### TASK DIRECTIONS
Return every line of the records, exact and in full, until you have returned the line with "purple spray bottle [482,340,517,438]", and include none of the pictures.

### DATA
• • • • •
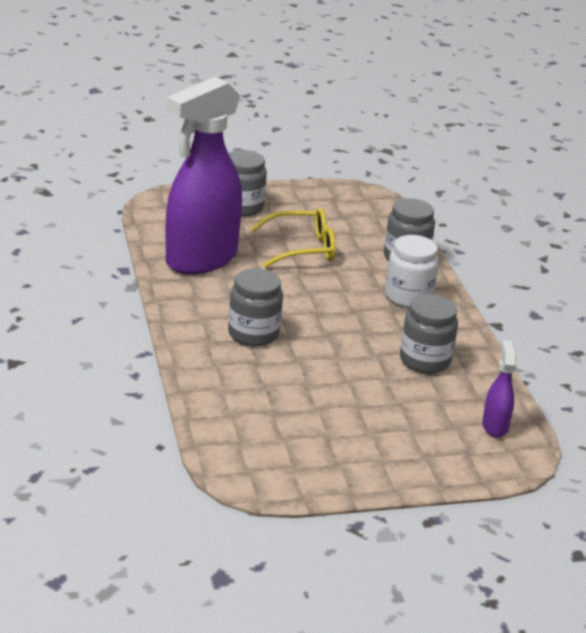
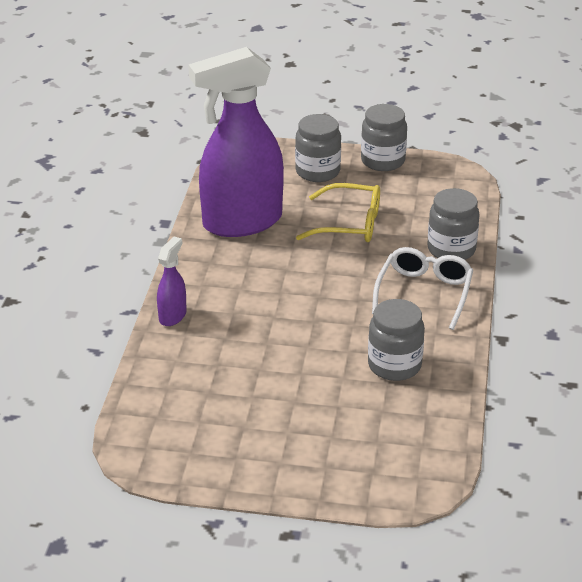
camera: 25 degrees right, 5 degrees up
grey jar [228,268,283,346] -> grey jar moved to [361,104,407,171]
white jar [385,235,439,308] -> white glasses [372,247,473,330]
purple spray bottle [482,340,517,438] -> purple spray bottle moved to [157,237,187,326]

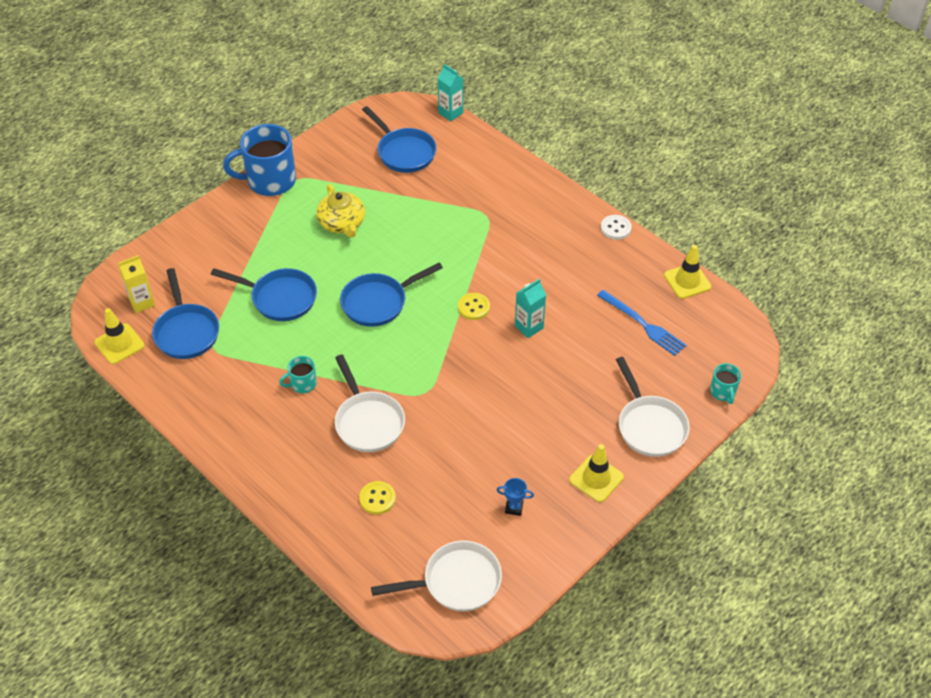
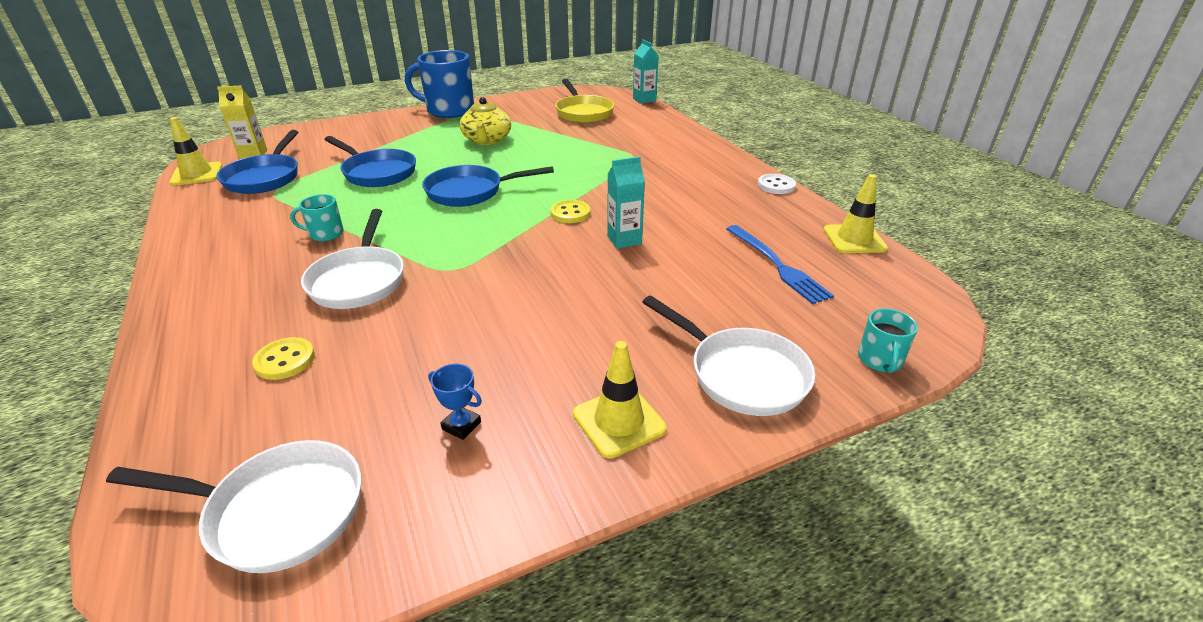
camera: 20 degrees right, 15 degrees down
blue pan [362,106,437,173] -> yellow pan [555,79,614,123]
white pan [616,357,690,457] -> white pan turned 45 degrees counterclockwise [643,295,815,416]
• • • • •
### TASK RESULT
camera: 25 degrees right, 5 degrees up
grey jar [228,268,283,346] -> grey jar moved to [361,104,407,171]
white jar [385,235,439,308] -> white glasses [372,247,473,330]
purple spray bottle [482,340,517,438] -> purple spray bottle moved to [157,237,187,326]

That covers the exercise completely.